# [What is expected]
Transcribe the listing underneath, keeping each word exact and omitting the images.

[Start of Attachment]

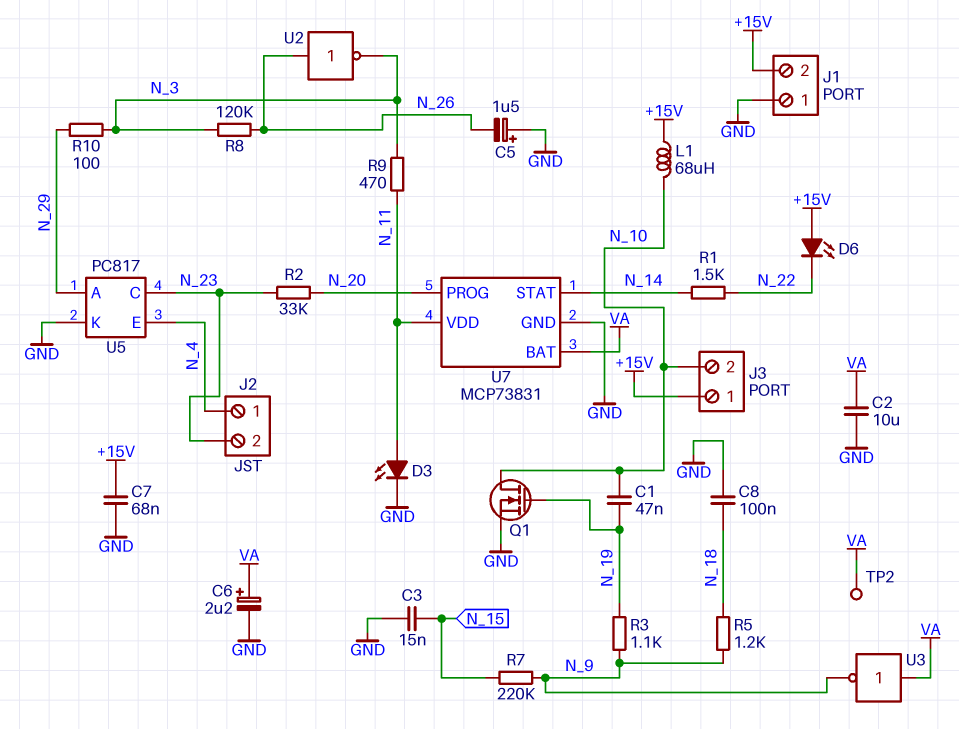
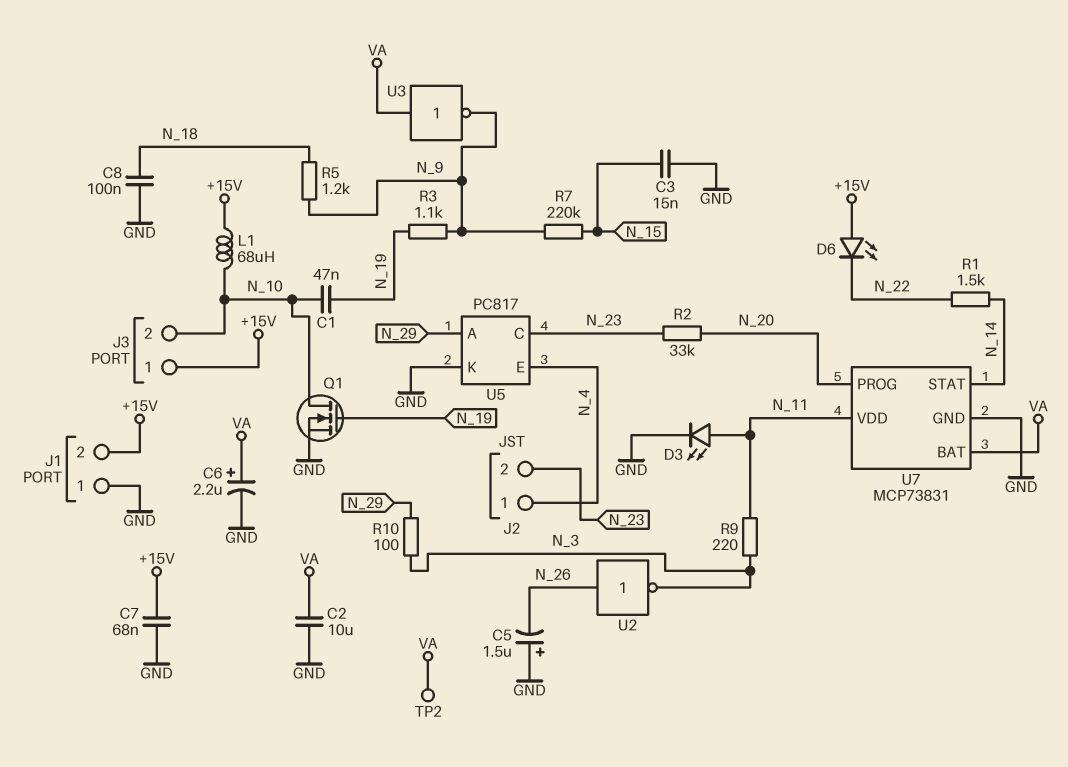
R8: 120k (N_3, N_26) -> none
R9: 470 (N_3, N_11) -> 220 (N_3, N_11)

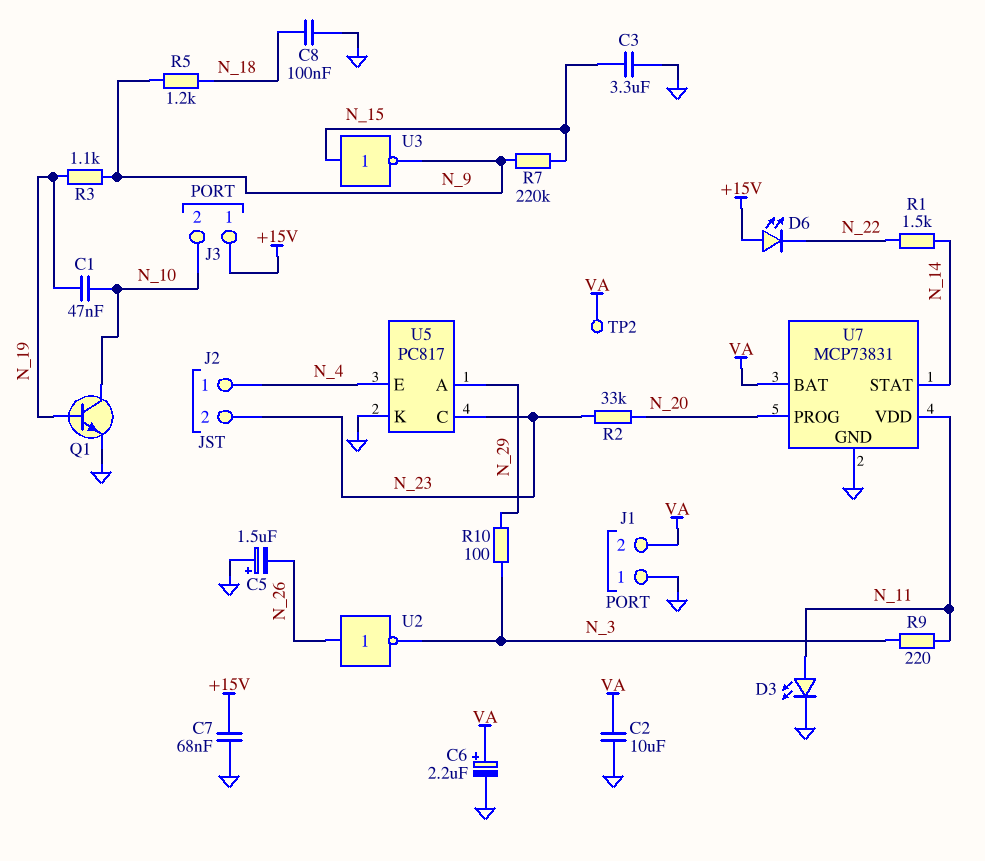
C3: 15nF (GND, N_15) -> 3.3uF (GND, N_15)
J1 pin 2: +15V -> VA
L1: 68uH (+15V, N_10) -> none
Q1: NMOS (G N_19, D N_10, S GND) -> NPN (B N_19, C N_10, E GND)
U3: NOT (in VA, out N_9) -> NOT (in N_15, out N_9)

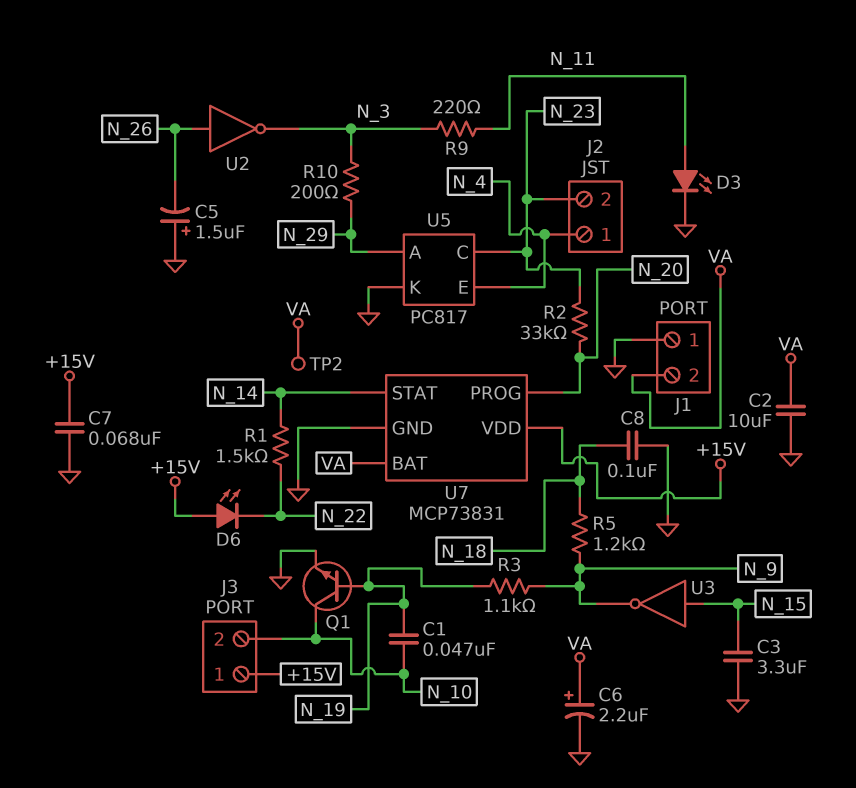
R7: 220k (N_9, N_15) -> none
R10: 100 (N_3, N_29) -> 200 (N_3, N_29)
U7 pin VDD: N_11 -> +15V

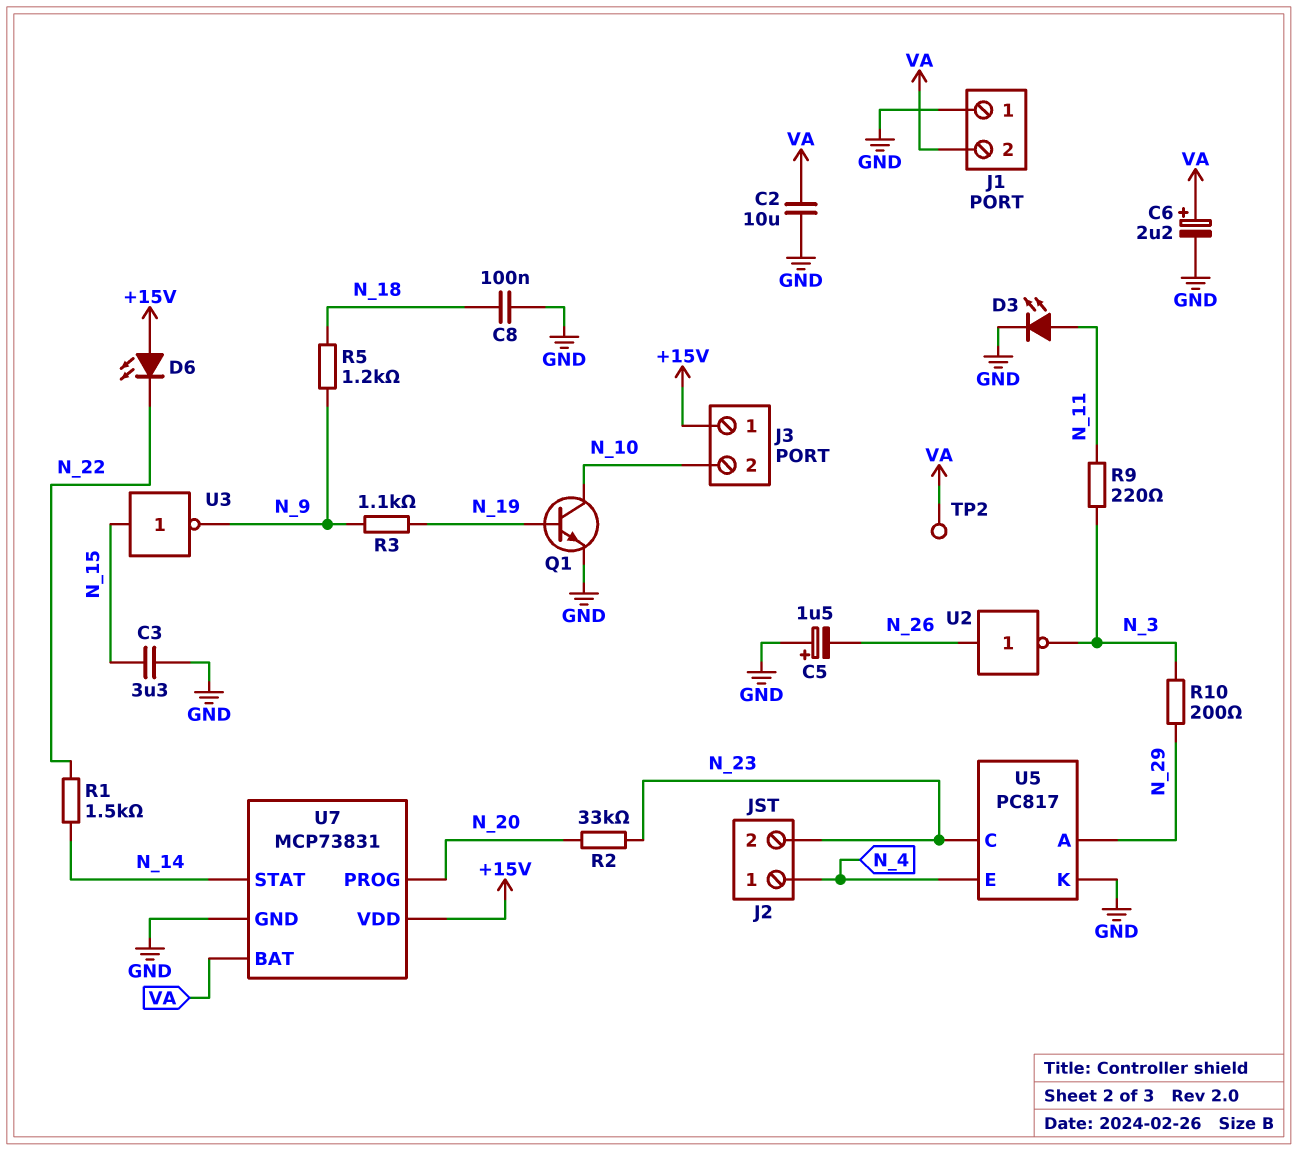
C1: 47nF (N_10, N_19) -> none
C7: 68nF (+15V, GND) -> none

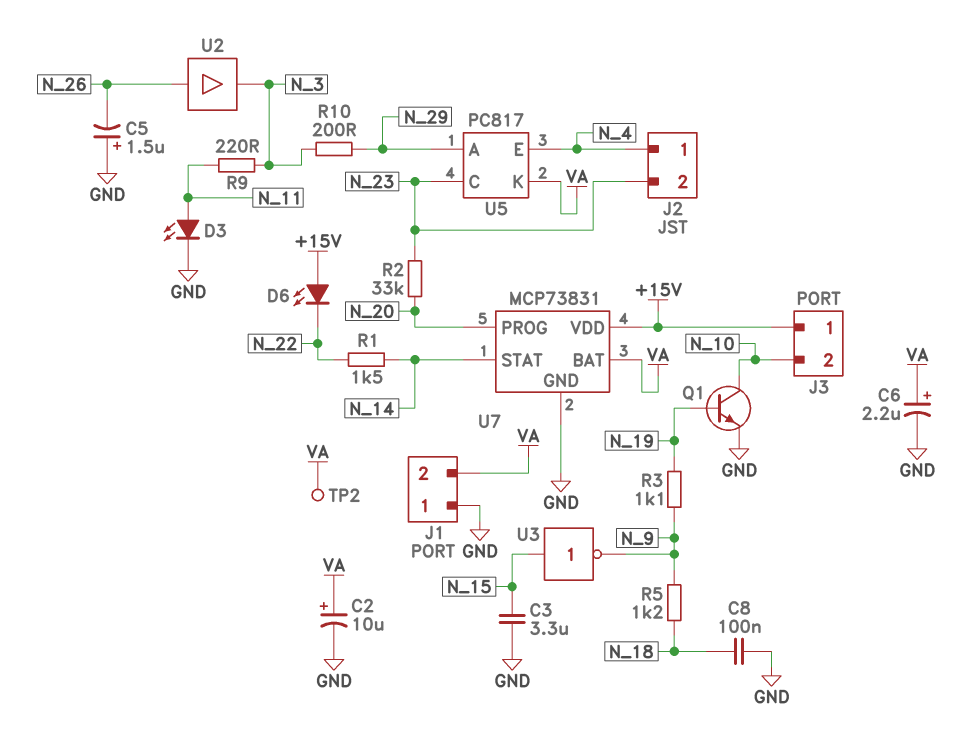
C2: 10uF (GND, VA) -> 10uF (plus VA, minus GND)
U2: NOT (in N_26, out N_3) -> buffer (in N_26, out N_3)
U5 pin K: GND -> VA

[End of Attachment]

# [Answer to this exercise]
R8: 120k (N_3, N_26) -> none
R9: 470 (N_3, N_11) -> 220 (N_3, N_11)

C3: 15nF (GND, N_15) -> 3.3uF (GND, N_15)
J1 pin 2: +15V -> VA
L1: 68uH (+15V, N_10) -> none
Q1: NMOS (G N_19, D N_10, S GND) -> NPN (B N_19, C N_10, E GND)
U3: NOT (in VA, out N_9) -> NOT (in N_15, out N_9)

R7: 220k (N_9, N_15) -> none
R10: 100 (N_3, N_29) -> 200 (N_3, N_29)
U7 pin VDD: N_11 -> +15V

C1: 47nF (N_10, N_19) -> none
C7: 68nF (+15V, GND) -> none

C2: 10uF (GND, VA) -> 10uF (plus VA, minus GND)
U2: NOT (in N_26, out N_3) -> buffer (in N_26, out N_3)
U5 pin K: GND -> VA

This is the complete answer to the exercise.